DESCRIPTION OF THE TASK
Retype every entry in its entirety, without alteration.

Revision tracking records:

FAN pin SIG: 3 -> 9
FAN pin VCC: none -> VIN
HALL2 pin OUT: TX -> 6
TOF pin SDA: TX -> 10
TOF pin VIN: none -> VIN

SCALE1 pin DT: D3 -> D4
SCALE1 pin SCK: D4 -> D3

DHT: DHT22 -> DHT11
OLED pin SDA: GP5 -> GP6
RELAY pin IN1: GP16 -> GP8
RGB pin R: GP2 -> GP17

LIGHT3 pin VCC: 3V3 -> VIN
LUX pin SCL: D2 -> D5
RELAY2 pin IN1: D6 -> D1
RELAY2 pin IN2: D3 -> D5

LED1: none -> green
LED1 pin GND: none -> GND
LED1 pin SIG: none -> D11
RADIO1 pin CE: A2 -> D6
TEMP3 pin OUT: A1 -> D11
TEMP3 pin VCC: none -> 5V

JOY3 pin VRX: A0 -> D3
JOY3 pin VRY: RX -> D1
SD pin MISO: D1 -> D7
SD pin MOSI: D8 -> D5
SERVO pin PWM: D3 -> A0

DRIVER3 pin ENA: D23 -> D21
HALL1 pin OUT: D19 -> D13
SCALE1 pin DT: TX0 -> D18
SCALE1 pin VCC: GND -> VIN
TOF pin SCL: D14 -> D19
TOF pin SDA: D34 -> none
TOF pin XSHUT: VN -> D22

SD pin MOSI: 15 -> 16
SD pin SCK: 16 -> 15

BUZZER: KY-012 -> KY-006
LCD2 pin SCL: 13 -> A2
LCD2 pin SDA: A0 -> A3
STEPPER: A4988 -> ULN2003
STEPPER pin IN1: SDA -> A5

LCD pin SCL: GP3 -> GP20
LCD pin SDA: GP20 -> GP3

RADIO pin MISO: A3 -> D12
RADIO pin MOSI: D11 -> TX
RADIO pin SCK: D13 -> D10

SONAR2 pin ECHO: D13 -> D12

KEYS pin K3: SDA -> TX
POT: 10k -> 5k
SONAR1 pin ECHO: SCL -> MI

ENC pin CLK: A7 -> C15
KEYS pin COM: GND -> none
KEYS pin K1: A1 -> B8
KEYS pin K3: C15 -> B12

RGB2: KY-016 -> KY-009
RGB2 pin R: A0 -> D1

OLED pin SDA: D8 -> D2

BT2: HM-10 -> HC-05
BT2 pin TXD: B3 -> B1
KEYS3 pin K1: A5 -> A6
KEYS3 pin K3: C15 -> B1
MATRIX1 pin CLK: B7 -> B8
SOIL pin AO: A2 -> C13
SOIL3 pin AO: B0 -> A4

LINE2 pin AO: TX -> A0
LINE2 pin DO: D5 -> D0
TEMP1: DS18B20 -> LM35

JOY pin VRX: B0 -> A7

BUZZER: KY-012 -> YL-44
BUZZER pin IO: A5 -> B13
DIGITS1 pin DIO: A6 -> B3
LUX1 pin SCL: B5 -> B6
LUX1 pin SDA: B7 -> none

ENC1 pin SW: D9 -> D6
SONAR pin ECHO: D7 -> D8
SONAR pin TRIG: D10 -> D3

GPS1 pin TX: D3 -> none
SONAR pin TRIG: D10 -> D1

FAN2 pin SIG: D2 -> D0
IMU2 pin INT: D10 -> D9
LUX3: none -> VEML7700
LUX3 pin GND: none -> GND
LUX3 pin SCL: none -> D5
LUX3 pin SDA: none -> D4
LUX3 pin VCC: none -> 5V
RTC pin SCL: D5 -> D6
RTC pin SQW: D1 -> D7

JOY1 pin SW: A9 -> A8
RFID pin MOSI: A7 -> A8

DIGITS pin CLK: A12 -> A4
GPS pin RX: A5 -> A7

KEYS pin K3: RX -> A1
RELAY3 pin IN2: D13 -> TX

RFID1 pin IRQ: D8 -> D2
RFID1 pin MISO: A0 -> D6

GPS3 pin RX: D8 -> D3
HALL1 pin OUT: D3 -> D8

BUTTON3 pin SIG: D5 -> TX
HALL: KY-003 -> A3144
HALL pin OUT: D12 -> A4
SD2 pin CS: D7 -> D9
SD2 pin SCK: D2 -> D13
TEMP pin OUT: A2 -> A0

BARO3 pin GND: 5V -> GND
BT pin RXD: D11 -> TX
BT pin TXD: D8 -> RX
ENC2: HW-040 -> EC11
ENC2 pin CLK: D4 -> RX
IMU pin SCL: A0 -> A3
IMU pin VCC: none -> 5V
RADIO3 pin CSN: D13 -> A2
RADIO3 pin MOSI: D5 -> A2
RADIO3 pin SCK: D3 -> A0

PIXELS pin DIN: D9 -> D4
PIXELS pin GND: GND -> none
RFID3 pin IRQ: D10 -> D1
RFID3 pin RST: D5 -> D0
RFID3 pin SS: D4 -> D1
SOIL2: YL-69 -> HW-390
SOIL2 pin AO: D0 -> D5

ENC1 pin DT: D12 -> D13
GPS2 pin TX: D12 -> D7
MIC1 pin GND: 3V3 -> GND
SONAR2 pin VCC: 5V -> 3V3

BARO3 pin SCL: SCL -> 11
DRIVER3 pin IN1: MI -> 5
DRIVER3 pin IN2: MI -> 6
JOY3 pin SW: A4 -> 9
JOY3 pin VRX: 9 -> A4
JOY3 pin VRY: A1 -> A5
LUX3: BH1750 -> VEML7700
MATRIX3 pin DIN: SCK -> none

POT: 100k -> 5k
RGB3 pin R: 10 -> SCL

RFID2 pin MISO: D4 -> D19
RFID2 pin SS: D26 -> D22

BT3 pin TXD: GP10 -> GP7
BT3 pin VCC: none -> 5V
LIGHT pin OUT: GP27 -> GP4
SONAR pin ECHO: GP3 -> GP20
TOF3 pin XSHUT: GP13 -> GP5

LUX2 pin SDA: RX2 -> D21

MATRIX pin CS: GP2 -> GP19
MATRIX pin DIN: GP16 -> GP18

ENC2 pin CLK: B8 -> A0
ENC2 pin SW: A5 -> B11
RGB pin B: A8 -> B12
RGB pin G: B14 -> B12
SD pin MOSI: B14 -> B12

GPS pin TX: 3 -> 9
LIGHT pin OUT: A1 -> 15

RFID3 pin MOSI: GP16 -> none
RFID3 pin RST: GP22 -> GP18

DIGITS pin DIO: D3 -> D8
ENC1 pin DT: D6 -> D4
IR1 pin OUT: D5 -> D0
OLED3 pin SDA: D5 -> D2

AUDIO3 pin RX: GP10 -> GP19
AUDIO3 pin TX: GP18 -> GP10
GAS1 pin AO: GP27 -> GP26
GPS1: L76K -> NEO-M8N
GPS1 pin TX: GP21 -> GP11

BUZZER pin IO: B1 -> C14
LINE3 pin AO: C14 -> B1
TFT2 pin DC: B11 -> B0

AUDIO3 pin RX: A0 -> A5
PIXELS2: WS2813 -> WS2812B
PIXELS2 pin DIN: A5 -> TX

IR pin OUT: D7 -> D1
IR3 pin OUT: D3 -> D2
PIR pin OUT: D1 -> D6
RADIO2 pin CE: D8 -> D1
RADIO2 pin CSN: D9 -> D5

RESPONSE AREA
FAN pin SIG: 3 -> 9
FAN pin VCC: none -> VIN
HALL2 pin OUT: TX -> 6
TOF pin SDA: TX -> 10
TOF pin VIN: none -> VIN

SCALE1 pin DT: D3 -> D4
SCALE1 pin SCK: D4 -> D3

DHT: DHT22 -> DHT11
OLED pin SDA: GP5 -> GP6
RELAY pin IN1: GP16 -> GP8
RGB pin R: GP2 -> GP17

LIGHT3 pin VCC: 3V3 -> VIN
LUX pin SCL: D2 -> D5
RELAY2 pin IN1: D6 -> D1
RELAY2 pin IN2: D3 -> D5

LED1: none -> green
LED1 pin GND: none -> GND
LED1 pin SIG: none -> D11
RADIO1 pin CE: A2 -> D6
TEMP3 pin OUT: A1 -> D11
TEMP3 pin VCC: none -> 5V

JOY3 pin VRX: A0 -> D3
JOY3 pin VRY: RX -> D1
SD pin MISO: D1 -> D7
SD pin MOSI: D8 -> D5
SERVO pin PWM: D3 -> A0

DRIVER3 pin ENA: D23 -> D21
HALL1 pin OUT: D19 -> D13
SCALE1 pin DT: TX0 -> D18
SCALE1 pin VCC: GND -> VIN
TOF pin SCL: D14 -> D19
TOF pin SDA: D34 -> none
TOF pin XSHUT: VN -> D22

SD pin MOSI: 15 -> 16
SD pin SCK: 16 -> 15

BUZZER: KY-012 -> KY-006
LCD2 pin SCL: 13 -> A2
LCD2 pin SDA: A0 -> A3
STEPPER: A4988 -> ULN2003
STEPPER pin IN1: SDA -> A5

LCD pin SCL: GP3 -> GP20
LCD pin SDA: GP20 -> GP3

RADIO pin MISO: A3 -> D12
RADIO pin MOSI: D11 -> TX
RADIO pin SCK: D13 -> D10

SONAR2 pin ECHO: D13 -> D12

KEYS pin K3: SDA -> TX
POT: 10k -> 5k
SONAR1 pin ECHO: SCL -> MI

ENC pin CLK: A7 -> C15
KEYS pin COM: GND -> none
KEYS pin K1: A1 -> B8
KEYS pin K3: C15 -> B12

RGB2: KY-016 -> KY-009
RGB2 pin R: A0 -> D1

OLED pin SDA: D8 -> D2

BT2: HM-10 -> HC-05
BT2 pin TXD: B3 -> B1
KEYS3 pin K1: A5 -> A6
KEYS3 pin K3: C15 -> B1
MATRIX1 pin CLK: B7 -> B8
SOIL pin AO: A2 -> C13
SOIL3 pin AO: B0 -> A4

LINE2 pin AO: TX -> A0
LINE2 pin DO: D5 -> D0
TEMP1: DS18B20 -> LM35

JOY pin VRX: B0 -> A7

BUZZER: KY-012 -> YL-44
BUZZER pin IO: A5 -> B13
DIGITS1 pin DIO: A6 -> B3
LUX1 pin SCL: B5 -> B6
LUX1 pin SDA: B7 -> none

ENC1 pin SW: D9 -> D6
SONAR pin ECHO: D7 -> D8
SONAR pin TRIG: D10 -> D3

GPS1 pin TX: D3 -> none
SONAR pin TRIG: D10 -> D1

FAN2 pin SIG: D2 -> D0
IMU2 pin INT: D10 -> D9
LUX3: none -> VEML7700
LUX3 pin GND: none -> GND
LUX3 pin SCL: none -> D5
LUX3 pin SDA: none -> D4
LUX3 pin VCC: none -> 5V
RTC pin SCL: D5 -> D6
RTC pin SQW: D1 -> D7

JOY1 pin SW: A9 -> A8
RFID pin MOSI: A7 -> A8

DIGITS pin CLK: A12 -> A4
GPS pin RX: A5 -> A7

KEYS pin K3: RX -> A1
RELAY3 pin IN2: D13 -> TX

RFID1 pin IRQ: D8 -> D2
RFID1 pin MISO: A0 -> D6

GPS3 pin RX: D8 -> D3
HALL1 pin OUT: D3 -> D8

BUTTON3 pin SIG: D5 -> TX
HALL: KY-003 -> A3144
HALL pin OUT: D12 -> A4
SD2 pin CS: D7 -> D9
SD2 pin SCK: D2 -> D13
TEMP pin OUT: A2 -> A0

BARO3 pin GND: 5V -> GND
BT pin RXD: D11 -> TX
BT pin TXD: D8 -> RX
ENC2: HW-040 -> EC11
ENC2 pin CLK: D4 -> RX
IMU pin SCL: A0 -> A3
IMU pin VCC: none -> 5V
RADIO3 pin CSN: D13 -> A2
RADIO3 pin MOSI: D5 -> A2
RADIO3 pin SCK: D3 -> A0

PIXELS pin DIN: D9 -> D4
PIXELS pin GND: GND -> none
RFID3 pin IRQ: D10 -> D1
RFID3 pin RST: D5 -> D0
RFID3 pin SS: D4 -> D1
SOIL2: YL-69 -> HW-390
SOIL2 pin AO: D0 -> D5

ENC1 pin DT: D12 -> D13
GPS2 pin TX: D12 -> D7
MIC1 pin GND: 3V3 -> GND
SONAR2 pin VCC: 5V -> 3V3

BARO3 pin SCL: SCL -> 11
DRIVER3 pin IN1: MI -> 5
DRIVER3 pin IN2: MI -> 6
JOY3 pin SW: A4 -> 9
JOY3 pin VRX: 9 -> A4
JOY3 pin VRY: A1 -> A5
LUX3: BH1750 -> VEML7700
MATRIX3 pin DIN: SCK -> none

POT: 100k -> 5k
RGB3 pin R: 10 -> SCL

RFID2 pin MISO: D4 -> D19
RFID2 pin SS: D26 -> D22

BT3 pin TXD: GP10 -> GP7
BT3 pin VCC: none -> 5V
LIGHT pin OUT: GP27 -> GP4
SONAR pin ECHO: GP3 -> GP20
TOF3 pin XSHUT: GP13 -> GP5

LUX2 pin SDA: RX2 -> D21

MATRIX pin CS: GP2 -> GP19
MATRIX pin DIN: GP16 -> GP18

ENC2 pin CLK: B8 -> A0
ENC2 pin SW: A5 -> B11
RGB pin B: A8 -> B12
RGB pin G: B14 -> B12
SD pin MOSI: B14 -> B12

GPS pin TX: 3 -> 9
LIGHT pin OUT: A1 -> 15

RFID3 pin MOSI: GP16 -> none
RFID3 pin RST: GP22 -> GP18

DIGITS pin DIO: D3 -> D8
ENC1 pin DT: D6 -> D4
IR1 pin OUT: D5 -> D0
OLED3 pin SDA: D5 -> D2

AUDIO3 pin RX: GP10 -> GP19
AUDIO3 pin TX: GP18 -> GP10
GAS1 pin AO: GP27 -> GP26
GPS1: L76K -> NEO-M8N
GPS1 pin TX: GP21 -> GP11

BUZZER pin IO: B1 -> C14
LINE3 pin AO: C14 -> B1
TFT2 pin DC: B11 -> B0

AUDIO3 pin RX: A0 -> A5
PIXELS2: WS2813 -> WS2812B
PIXELS2 pin DIN: A5 -> TX

IR pin OUT: D7 -> D1
IR3 pin OUT: D3 -> D2
PIR pin OUT: D1 -> D6
RADIO2 pin CE: D8 -> D1
RADIO2 pin CSN: D9 -> D5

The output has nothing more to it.